◆ **STUDY MATERIAL**:
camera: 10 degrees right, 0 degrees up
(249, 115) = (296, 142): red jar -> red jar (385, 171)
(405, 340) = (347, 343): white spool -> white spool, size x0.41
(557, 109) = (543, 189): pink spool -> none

--

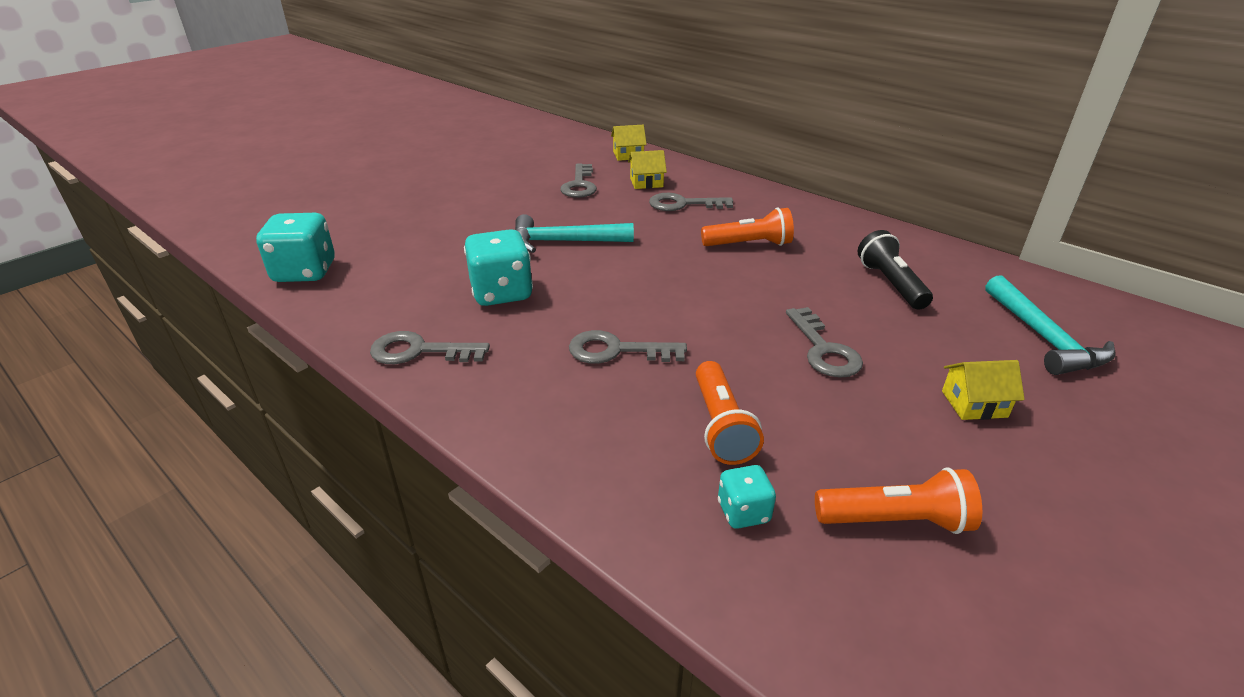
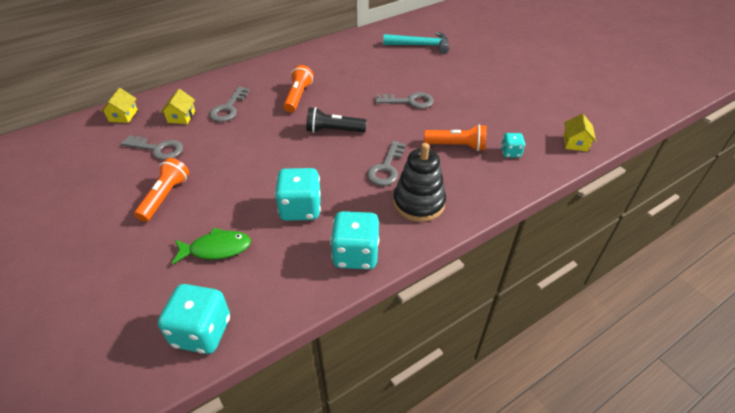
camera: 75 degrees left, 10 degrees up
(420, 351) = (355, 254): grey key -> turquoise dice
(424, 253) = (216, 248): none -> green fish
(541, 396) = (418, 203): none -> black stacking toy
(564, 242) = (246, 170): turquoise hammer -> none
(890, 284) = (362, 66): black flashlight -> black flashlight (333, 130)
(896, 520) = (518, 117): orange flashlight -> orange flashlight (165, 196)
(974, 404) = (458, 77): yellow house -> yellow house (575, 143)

◆ **EXERCISE**: In the listing above, locate the line containing "(564, 242) = (246, 170): turquoise" and the line containing "(974, 404) = (458, 77): yellow", then transcribe both and every line between them verbatim.

◆ **TASK OUTPUT**:
(564, 242) = (246, 170): turquoise hammer -> none
(890, 284) = (362, 66): black flashlight -> black flashlight (333, 130)
(896, 520) = (518, 117): orange flashlight -> orange flashlight (165, 196)
(974, 404) = (458, 77): yellow house -> yellow house (575, 143)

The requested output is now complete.